*** DATA EXTRACT Section Begins ***

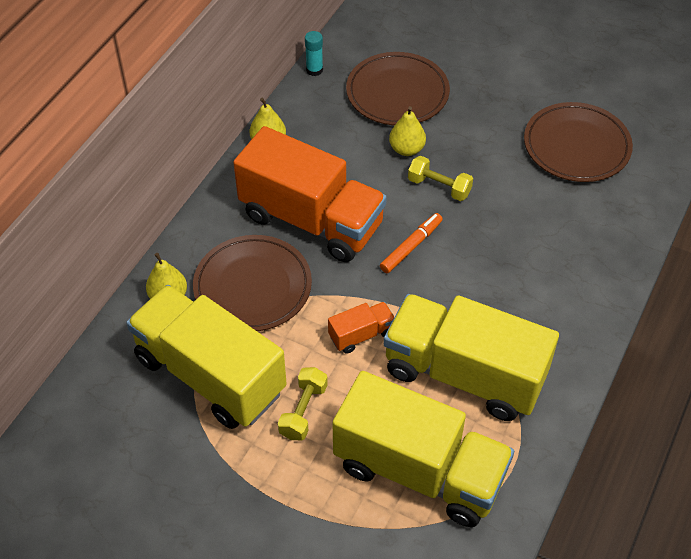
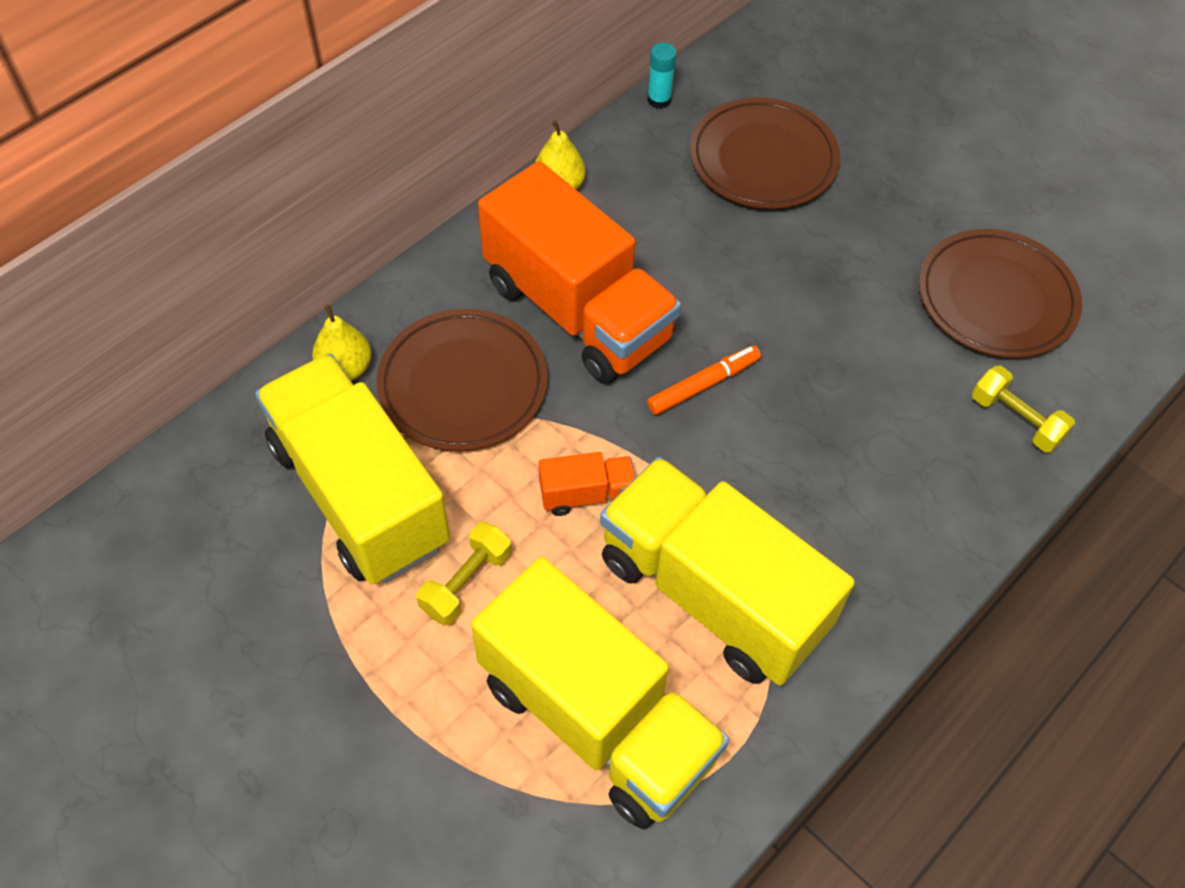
camera: 15 degrees right, 5 degrees up
(406, 149) = (747, 243): yellow pear -> none
(439, 187) = (774, 308): yellow dumbbell -> yellow dumbbell (1015, 420)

*** DATA EXTRACT Section Ends ***

#### [PROBLEM TO SOLVE]
Could you print the whole listing again, exactly, leaving the pictures out?

#### [WRITTEN RESPONSE]
camera: 15 degrees right, 5 degrees up
(406, 149) = (747, 243): yellow pear -> none
(439, 187) = (774, 308): yellow dumbbell -> yellow dumbbell (1015, 420)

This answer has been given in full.